> _Task to carry out_:
Your task is to return the line containing "[148,368,194,431]" and each line after it through the end of the entries, exactly, with no other lines.

[Items from a data source]

• • •

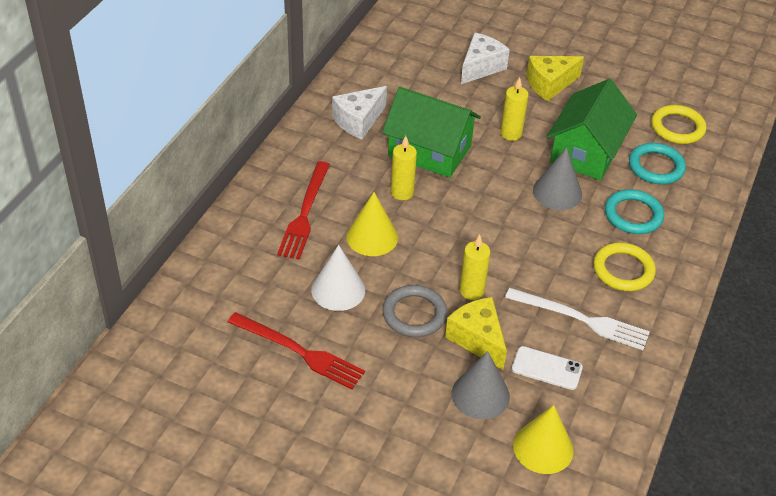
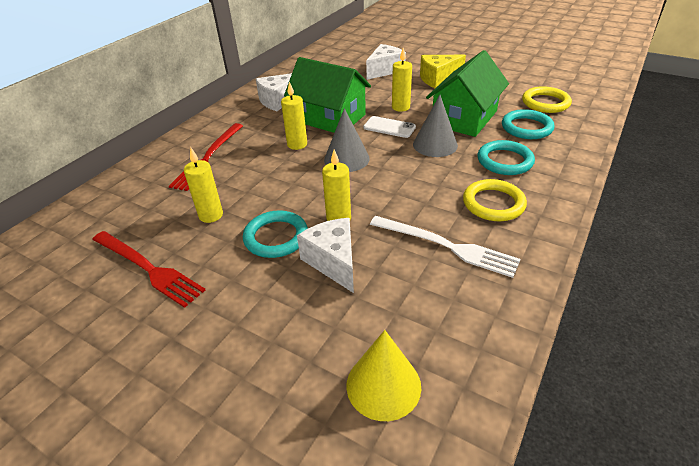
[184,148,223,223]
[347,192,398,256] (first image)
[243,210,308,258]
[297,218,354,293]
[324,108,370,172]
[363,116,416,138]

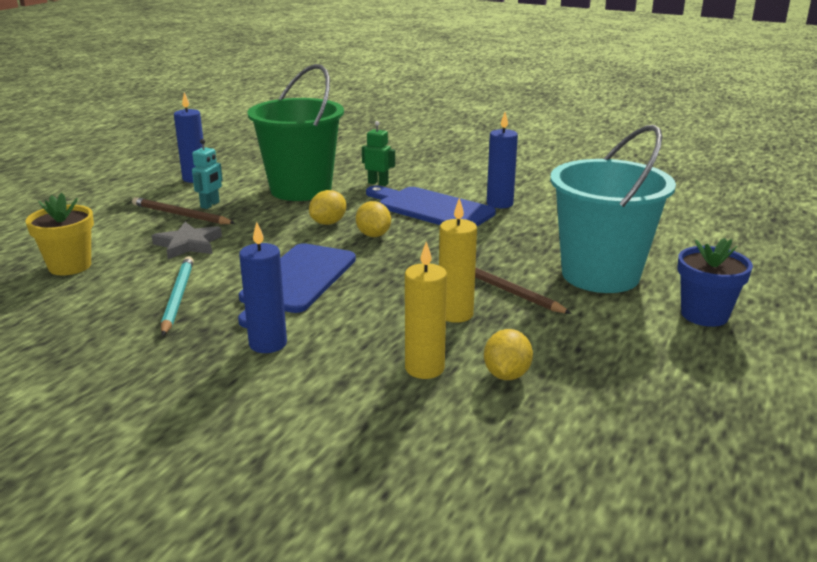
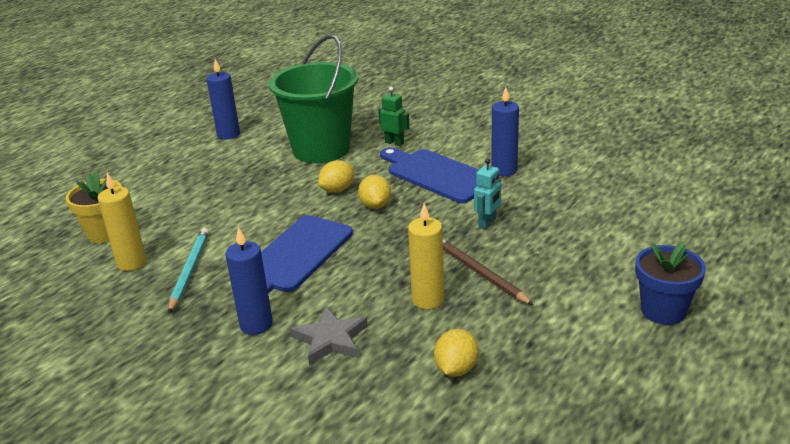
[132,197,235,224] (first image)
[290,306,368,365]
[474,159,501,229]
[98,173,147,271]
[550,125,676,293] (first image)

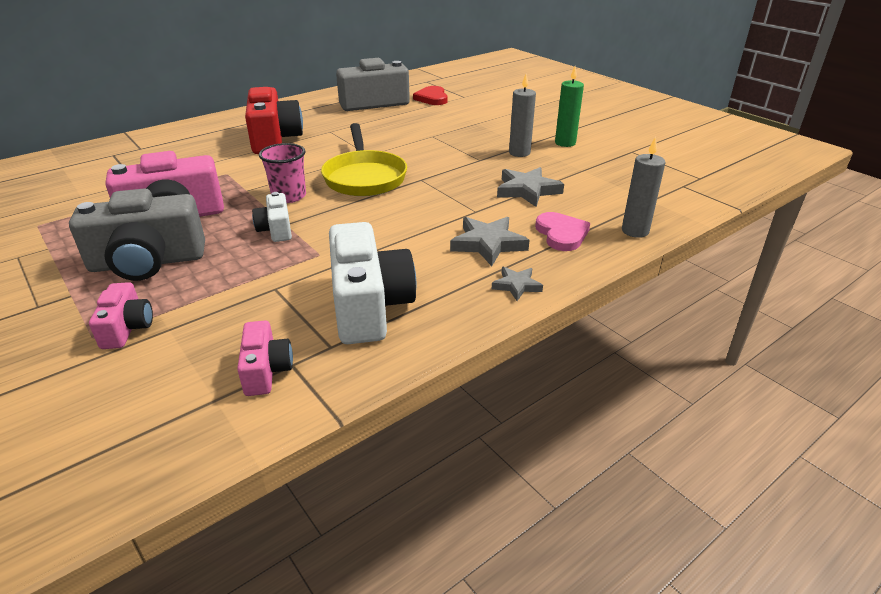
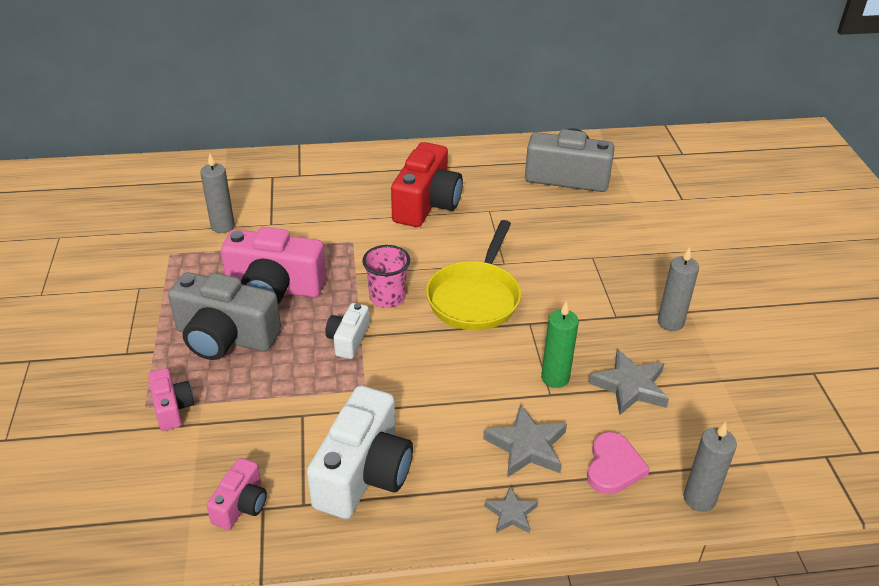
[148,368,194,431]
[413,86,448,105] (first image)
[541,301,579,388]
[200,153,235,233]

• • •

> _Answer below_:
[148,368,194,431]
[413,86,448,105] (first image)
[541,301,579,388]
[200,153,235,233]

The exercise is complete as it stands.